Change listing data =>
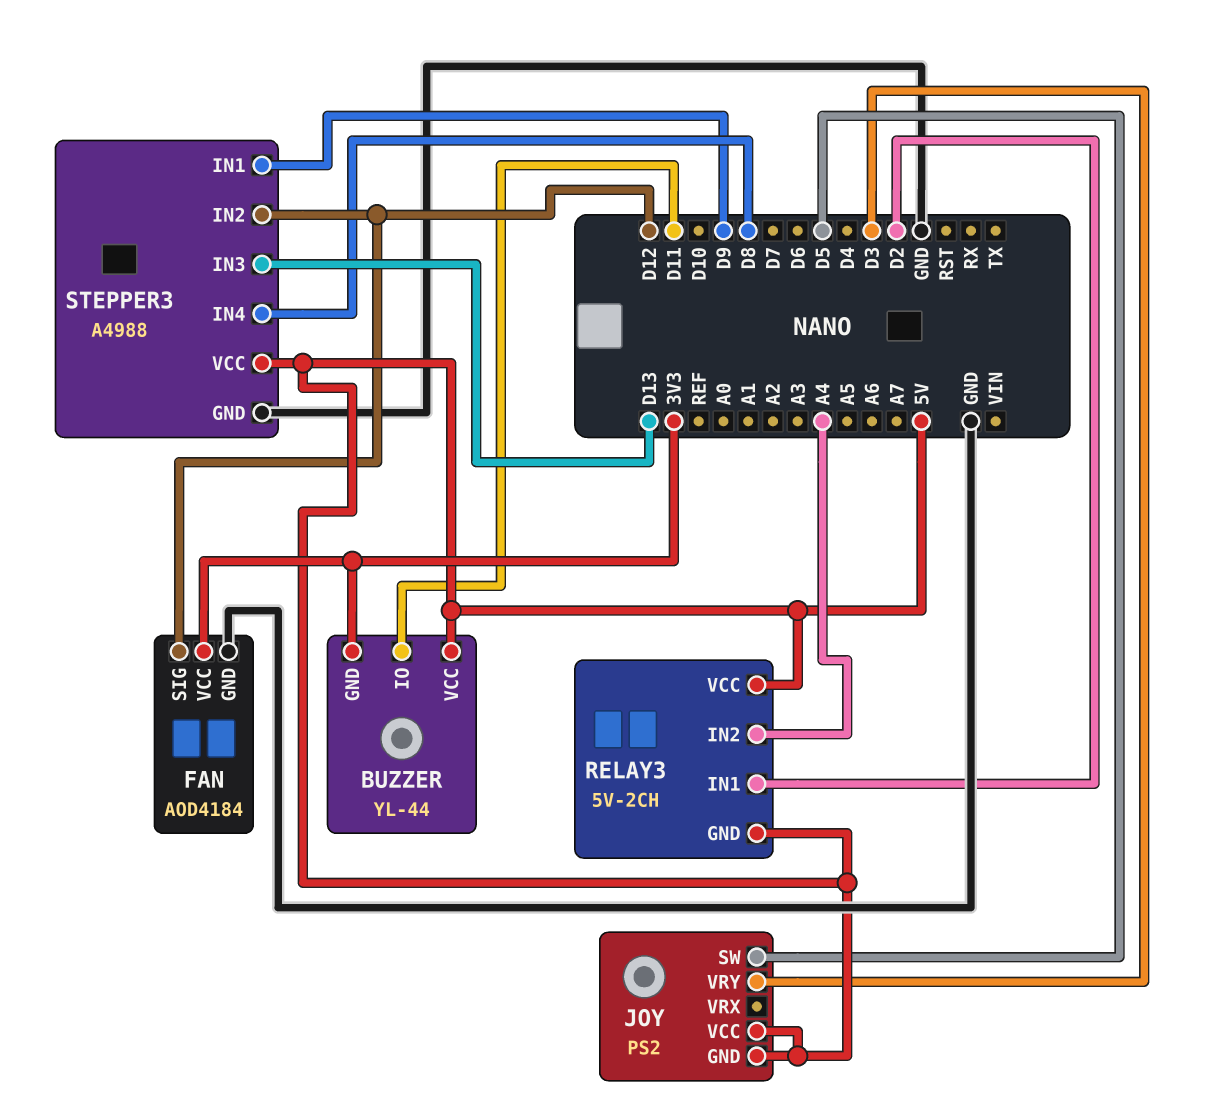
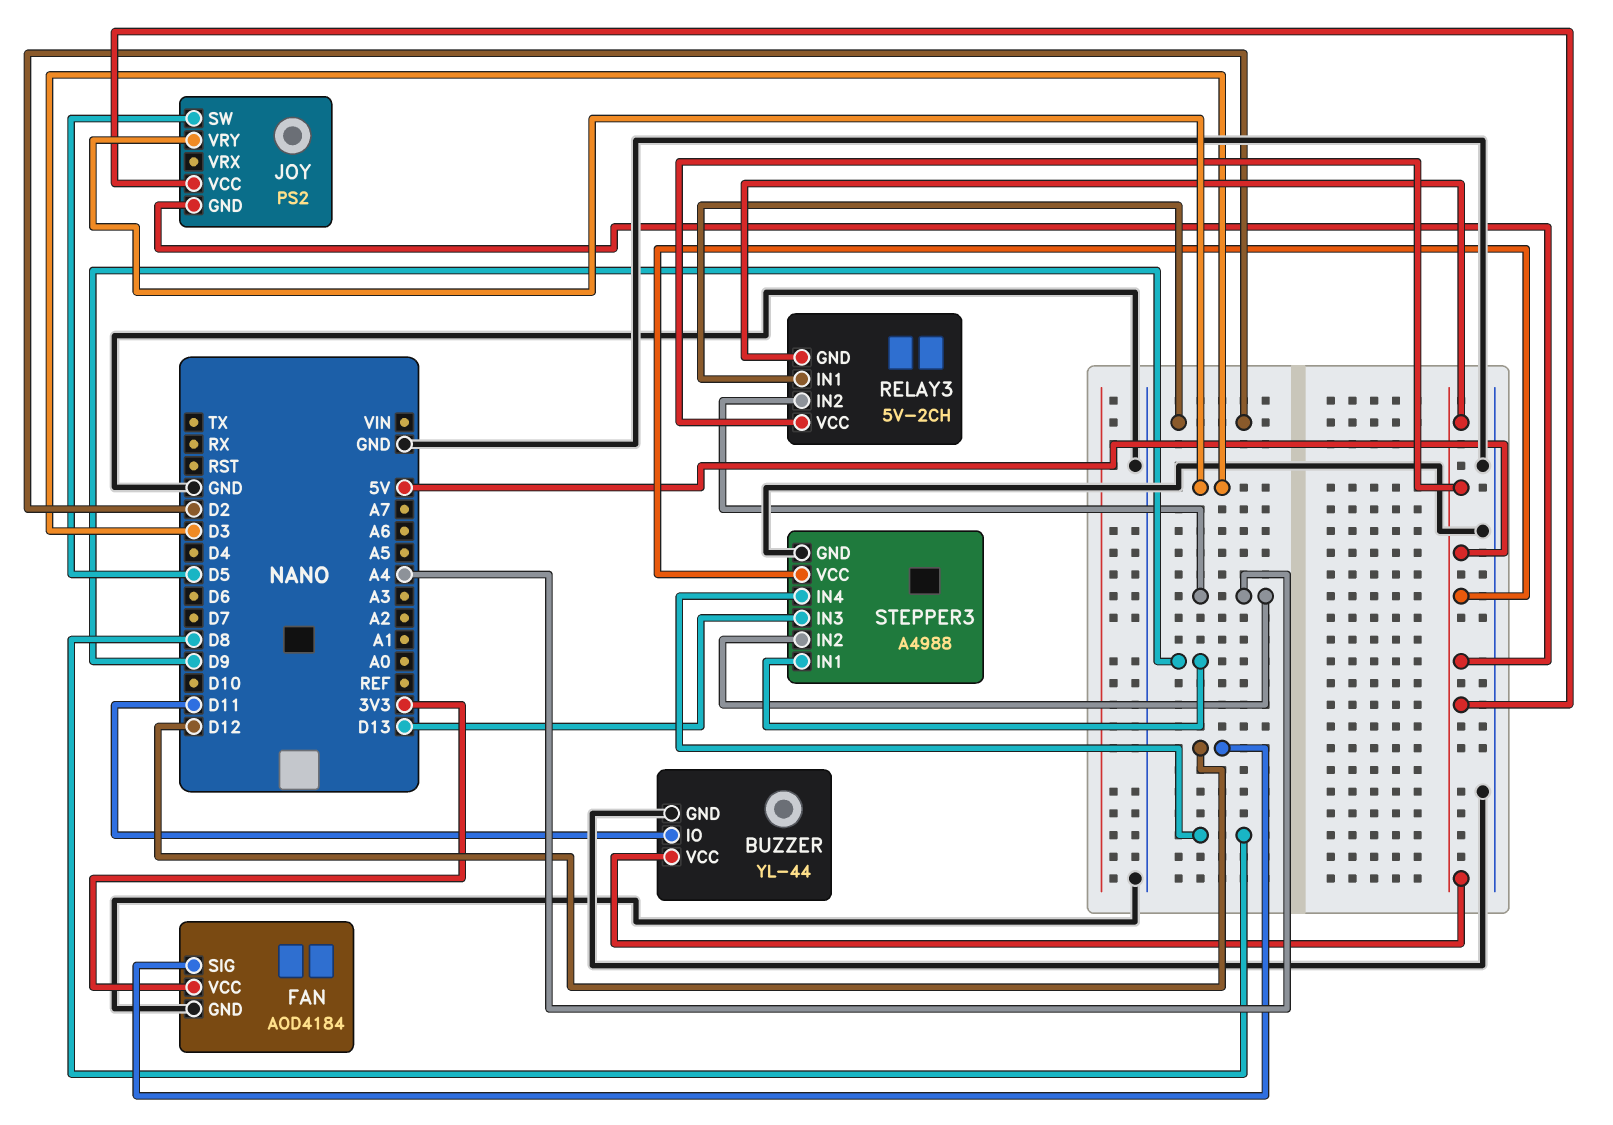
BUZZER pin GND: 3V3 -> GND
STEPPER3 pin IN2: D12 -> A4

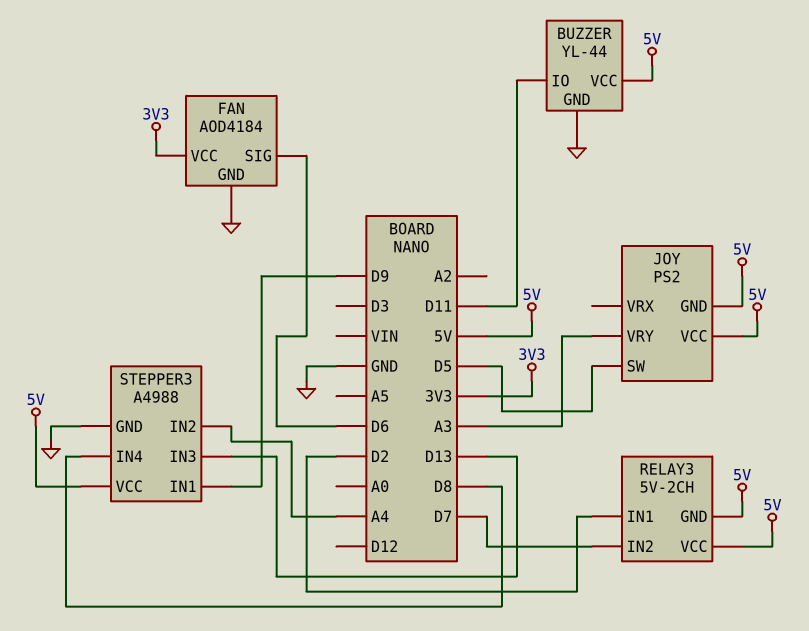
FAN pin SIG: D12 -> D6
JOY pin VRY: D3 -> A3
RELAY3 pin IN2: A4 -> D7

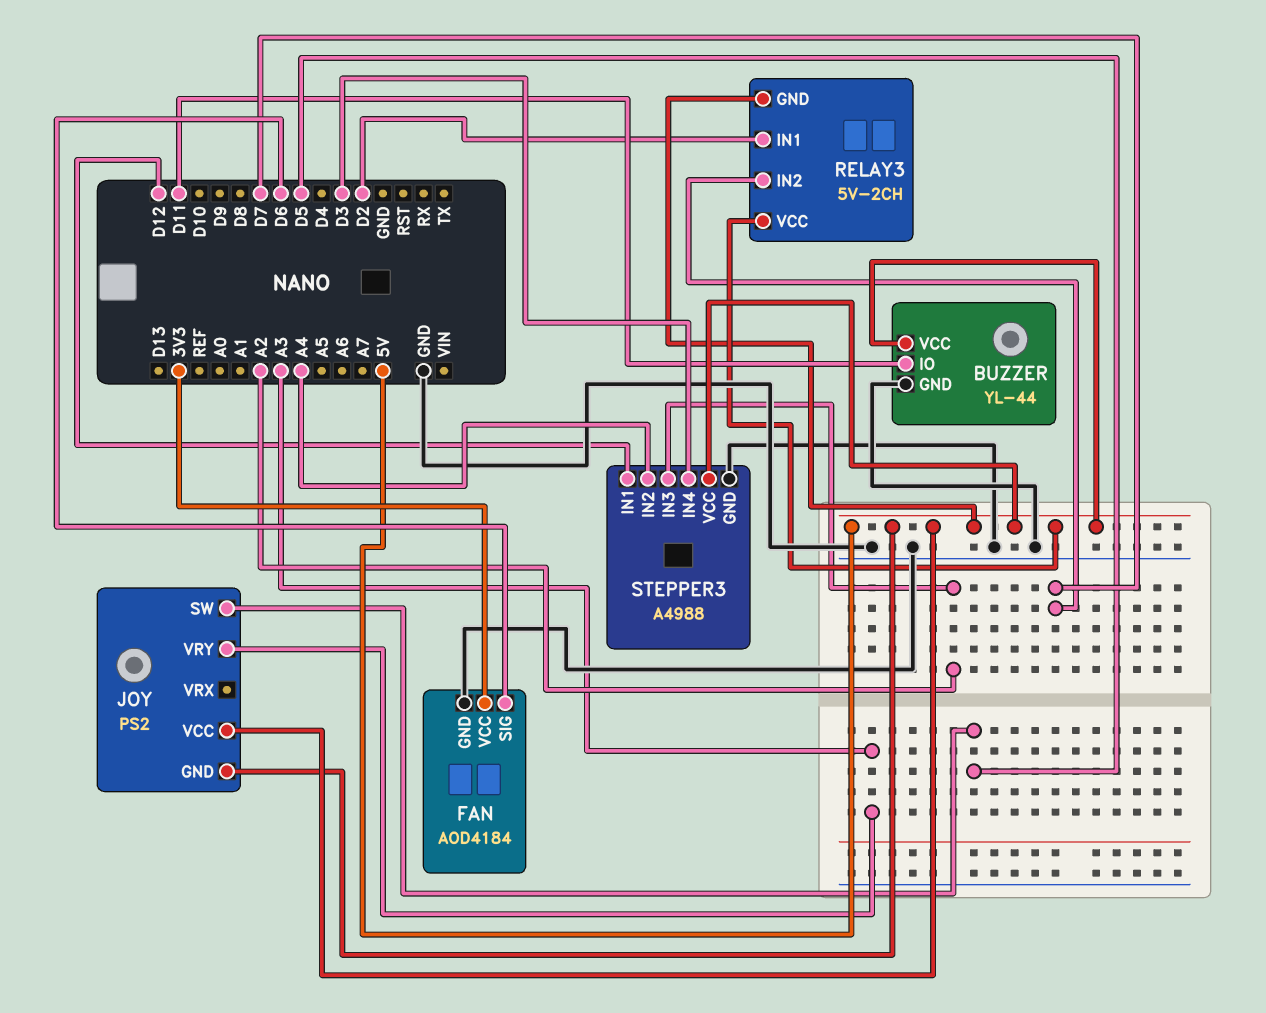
STEPPER3 pin IN1: D9 -> D12
STEPPER3 pin IN3: D13 -> A2
STEPPER3 pin IN4: D8 -> D3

WHAT IS REQUIRED =>
Write out the entries above verbatim; the pictures do not belong in your copy.

SOLVED EXERCISE =>
BUZZER pin GND: 3V3 -> GND
STEPPER3 pin IN2: D12 -> A4

FAN pin SIG: D12 -> D6
JOY pin VRY: D3 -> A3
RELAY3 pin IN2: A4 -> D7

STEPPER3 pin IN1: D9 -> D12
STEPPER3 pin IN3: D13 -> A2
STEPPER3 pin IN4: D8 -> D3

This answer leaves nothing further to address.